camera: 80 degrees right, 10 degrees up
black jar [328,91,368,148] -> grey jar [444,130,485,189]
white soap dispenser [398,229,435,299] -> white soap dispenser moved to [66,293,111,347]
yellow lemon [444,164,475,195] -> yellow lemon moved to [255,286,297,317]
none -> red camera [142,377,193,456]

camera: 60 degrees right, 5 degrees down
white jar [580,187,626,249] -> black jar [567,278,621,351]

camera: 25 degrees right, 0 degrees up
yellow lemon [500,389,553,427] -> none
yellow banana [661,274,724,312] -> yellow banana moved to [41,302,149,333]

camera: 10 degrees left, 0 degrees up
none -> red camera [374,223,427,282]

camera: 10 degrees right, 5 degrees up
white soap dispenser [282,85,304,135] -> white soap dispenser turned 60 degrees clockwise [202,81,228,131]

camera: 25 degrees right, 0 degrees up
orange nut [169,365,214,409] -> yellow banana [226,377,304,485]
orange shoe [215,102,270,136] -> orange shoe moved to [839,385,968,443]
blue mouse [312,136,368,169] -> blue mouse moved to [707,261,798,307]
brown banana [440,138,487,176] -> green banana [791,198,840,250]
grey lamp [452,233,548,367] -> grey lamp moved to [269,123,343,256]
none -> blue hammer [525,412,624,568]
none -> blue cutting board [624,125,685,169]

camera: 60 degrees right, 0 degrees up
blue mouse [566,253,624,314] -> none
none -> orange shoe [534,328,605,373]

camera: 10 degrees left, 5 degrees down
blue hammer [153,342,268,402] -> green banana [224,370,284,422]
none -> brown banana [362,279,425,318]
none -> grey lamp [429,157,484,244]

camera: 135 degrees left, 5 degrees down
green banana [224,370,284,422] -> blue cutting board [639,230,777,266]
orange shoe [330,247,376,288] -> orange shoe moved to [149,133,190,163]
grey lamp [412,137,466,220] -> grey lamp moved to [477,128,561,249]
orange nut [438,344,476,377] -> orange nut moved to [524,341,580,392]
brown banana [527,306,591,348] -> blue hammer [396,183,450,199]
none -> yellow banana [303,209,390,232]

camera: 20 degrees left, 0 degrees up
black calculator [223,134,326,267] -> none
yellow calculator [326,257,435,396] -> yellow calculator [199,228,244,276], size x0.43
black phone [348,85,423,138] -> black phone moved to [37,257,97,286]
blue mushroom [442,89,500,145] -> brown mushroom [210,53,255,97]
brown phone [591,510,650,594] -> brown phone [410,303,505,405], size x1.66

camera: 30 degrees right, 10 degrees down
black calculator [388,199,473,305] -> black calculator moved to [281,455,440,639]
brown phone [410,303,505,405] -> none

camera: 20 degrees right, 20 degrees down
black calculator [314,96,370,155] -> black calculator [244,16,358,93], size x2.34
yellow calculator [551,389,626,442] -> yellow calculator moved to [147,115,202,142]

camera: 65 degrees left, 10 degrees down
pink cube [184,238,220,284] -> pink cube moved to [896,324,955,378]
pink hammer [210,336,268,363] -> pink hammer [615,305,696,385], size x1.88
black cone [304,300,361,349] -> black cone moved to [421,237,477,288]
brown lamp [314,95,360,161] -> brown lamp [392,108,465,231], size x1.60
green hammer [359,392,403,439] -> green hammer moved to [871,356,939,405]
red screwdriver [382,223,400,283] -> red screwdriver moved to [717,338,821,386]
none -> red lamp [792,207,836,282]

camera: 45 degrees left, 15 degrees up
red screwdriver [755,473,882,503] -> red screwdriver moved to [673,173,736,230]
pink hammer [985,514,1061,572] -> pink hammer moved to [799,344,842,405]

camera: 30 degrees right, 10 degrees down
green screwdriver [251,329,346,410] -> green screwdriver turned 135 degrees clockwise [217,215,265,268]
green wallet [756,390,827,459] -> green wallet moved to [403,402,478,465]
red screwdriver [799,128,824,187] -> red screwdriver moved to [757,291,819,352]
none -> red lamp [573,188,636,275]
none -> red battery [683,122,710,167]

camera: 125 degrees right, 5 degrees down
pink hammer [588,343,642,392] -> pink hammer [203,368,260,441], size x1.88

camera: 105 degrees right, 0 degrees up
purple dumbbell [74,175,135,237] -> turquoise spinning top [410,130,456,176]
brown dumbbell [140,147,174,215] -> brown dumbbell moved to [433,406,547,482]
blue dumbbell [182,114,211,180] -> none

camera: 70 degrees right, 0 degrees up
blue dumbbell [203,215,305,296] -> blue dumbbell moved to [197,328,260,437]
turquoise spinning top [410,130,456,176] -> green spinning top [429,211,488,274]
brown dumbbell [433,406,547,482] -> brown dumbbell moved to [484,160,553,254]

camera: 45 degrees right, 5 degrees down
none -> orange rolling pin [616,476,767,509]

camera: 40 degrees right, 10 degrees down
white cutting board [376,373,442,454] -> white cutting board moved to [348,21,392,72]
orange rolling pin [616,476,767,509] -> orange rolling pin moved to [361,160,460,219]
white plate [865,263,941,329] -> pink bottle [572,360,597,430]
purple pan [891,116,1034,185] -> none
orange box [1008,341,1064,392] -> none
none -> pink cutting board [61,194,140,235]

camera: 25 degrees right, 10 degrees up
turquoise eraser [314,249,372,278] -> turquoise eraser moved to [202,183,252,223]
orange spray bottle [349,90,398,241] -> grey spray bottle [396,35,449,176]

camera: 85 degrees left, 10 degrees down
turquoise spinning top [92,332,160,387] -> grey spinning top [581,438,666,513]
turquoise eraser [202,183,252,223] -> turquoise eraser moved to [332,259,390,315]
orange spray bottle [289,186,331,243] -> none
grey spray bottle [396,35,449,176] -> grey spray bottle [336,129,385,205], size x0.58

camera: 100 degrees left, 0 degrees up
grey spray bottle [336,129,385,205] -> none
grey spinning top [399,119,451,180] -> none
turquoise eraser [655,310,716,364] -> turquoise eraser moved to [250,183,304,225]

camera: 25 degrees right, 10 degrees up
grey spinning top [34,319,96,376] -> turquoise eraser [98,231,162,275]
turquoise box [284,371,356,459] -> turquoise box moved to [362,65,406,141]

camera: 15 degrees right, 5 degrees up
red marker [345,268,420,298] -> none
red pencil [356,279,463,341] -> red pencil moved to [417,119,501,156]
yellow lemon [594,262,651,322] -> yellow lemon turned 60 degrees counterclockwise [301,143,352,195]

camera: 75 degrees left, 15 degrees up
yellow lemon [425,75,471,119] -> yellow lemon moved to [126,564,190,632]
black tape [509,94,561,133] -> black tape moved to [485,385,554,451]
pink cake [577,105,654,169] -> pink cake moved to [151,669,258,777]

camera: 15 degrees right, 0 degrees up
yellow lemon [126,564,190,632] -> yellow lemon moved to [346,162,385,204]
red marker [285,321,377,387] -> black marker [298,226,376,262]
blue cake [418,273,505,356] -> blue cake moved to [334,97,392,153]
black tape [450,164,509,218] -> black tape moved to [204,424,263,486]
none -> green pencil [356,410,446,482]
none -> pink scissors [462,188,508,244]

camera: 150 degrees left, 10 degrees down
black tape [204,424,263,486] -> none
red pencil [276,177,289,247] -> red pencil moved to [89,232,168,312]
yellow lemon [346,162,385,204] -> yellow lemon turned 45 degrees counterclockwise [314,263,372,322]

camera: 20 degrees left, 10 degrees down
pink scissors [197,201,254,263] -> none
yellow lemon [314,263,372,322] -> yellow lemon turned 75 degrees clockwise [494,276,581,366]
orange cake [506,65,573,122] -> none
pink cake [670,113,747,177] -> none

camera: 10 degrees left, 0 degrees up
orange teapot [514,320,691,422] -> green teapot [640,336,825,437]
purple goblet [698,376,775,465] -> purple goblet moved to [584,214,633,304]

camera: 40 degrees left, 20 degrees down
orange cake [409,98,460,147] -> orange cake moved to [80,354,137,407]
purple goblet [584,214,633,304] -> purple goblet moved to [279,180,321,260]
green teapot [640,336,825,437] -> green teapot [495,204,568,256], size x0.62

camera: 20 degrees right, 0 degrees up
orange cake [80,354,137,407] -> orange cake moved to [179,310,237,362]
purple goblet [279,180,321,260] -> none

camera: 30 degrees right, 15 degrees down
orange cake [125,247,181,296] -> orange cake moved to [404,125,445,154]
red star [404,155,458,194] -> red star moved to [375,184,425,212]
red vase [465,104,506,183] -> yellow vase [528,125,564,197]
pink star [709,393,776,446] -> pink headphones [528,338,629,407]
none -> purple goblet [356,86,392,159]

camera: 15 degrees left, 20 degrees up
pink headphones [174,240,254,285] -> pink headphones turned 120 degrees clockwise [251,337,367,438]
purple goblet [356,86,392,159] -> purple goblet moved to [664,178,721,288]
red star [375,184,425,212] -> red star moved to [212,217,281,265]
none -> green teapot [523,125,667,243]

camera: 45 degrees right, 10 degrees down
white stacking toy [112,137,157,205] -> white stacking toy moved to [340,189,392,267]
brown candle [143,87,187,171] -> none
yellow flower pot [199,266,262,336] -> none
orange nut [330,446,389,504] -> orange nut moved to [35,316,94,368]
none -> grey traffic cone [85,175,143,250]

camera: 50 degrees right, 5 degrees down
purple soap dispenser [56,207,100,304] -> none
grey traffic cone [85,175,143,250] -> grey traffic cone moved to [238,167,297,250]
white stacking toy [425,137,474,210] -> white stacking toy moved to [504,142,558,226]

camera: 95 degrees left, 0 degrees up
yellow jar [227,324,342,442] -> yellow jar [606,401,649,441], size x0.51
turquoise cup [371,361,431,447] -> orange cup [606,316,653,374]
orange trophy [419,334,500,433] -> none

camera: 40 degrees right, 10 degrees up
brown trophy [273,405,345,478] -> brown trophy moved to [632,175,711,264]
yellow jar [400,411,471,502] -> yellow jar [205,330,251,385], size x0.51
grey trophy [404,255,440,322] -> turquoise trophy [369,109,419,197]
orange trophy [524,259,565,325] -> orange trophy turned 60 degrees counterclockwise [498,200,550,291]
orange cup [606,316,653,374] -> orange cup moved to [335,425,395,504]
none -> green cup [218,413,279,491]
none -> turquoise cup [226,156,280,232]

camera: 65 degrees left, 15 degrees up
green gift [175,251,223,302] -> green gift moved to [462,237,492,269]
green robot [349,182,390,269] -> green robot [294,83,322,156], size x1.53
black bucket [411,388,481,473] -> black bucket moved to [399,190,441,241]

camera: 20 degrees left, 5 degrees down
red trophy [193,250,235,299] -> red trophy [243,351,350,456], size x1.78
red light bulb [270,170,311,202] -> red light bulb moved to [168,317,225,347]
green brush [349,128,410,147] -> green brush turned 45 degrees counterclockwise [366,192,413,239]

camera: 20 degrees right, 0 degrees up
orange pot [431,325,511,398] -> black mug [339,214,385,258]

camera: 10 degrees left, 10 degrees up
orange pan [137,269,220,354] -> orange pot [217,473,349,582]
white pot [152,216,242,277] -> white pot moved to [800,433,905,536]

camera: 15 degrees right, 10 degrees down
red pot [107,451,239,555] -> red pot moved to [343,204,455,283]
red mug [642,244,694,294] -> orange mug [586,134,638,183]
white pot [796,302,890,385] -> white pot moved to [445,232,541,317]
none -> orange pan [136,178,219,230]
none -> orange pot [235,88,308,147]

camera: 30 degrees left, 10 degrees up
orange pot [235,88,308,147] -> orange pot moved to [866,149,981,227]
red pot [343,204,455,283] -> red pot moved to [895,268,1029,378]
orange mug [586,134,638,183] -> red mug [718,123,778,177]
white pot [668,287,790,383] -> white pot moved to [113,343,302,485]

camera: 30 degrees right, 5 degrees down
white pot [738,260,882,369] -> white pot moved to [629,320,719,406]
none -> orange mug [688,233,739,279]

- - - - - - -

Retype the entries exactly from the first line, stopping after the line with "brown banana [527,306,591,348]".

camera: 80 degrees right, 10 degrees up
black jar [328,91,368,148] -> grey jar [444,130,485,189]
white soap dispenser [398,229,435,299] -> white soap dispenser moved to [66,293,111,347]
yellow lemon [444,164,475,195] -> yellow lemon moved to [255,286,297,317]
none -> red camera [142,377,193,456]

camera: 60 degrees right, 5 degrees down
white jar [580,187,626,249] -> black jar [567,278,621,351]

camera: 25 degrees right, 0 degrees up
yellow lemon [500,389,553,427] -> none
yellow banana [661,274,724,312] -> yellow banana moved to [41,302,149,333]

camera: 10 degrees left, 0 degrees up
none -> red camera [374,223,427,282]

camera: 10 degrees right, 5 degrees up
white soap dispenser [282,85,304,135] -> white soap dispenser turned 60 degrees clockwise [202,81,228,131]

camera: 25 degrees right, 0 degrees up
orange nut [169,365,214,409] -> yellow banana [226,377,304,485]
orange shoe [215,102,270,136] -> orange shoe moved to [839,385,968,443]
blue mouse [312,136,368,169] -> blue mouse moved to [707,261,798,307]
brown banana [440,138,487,176] -> green banana [791,198,840,250]
grey lamp [452,233,548,367] -> grey lamp moved to [269,123,343,256]
none -> blue hammer [525,412,624,568]
none -> blue cutting board [624,125,685,169]

camera: 60 degrees right, 0 degrees up
blue mouse [566,253,624,314] -> none
none -> orange shoe [534,328,605,373]

camera: 10 degrees left, 5 degrees down
blue hammer [153,342,268,402] -> green banana [224,370,284,422]
none -> brown banana [362,279,425,318]
none -> grey lamp [429,157,484,244]

camera: 135 degrees left, 5 degrees down
green banana [224,370,284,422] -> blue cutting board [639,230,777,266]
orange shoe [330,247,376,288] -> orange shoe moved to [149,133,190,163]
grey lamp [412,137,466,220] -> grey lamp moved to [477,128,561,249]
orange nut [438,344,476,377] -> orange nut moved to [524,341,580,392]
brown banana [527,306,591,348] -> blue hammer [396,183,450,199]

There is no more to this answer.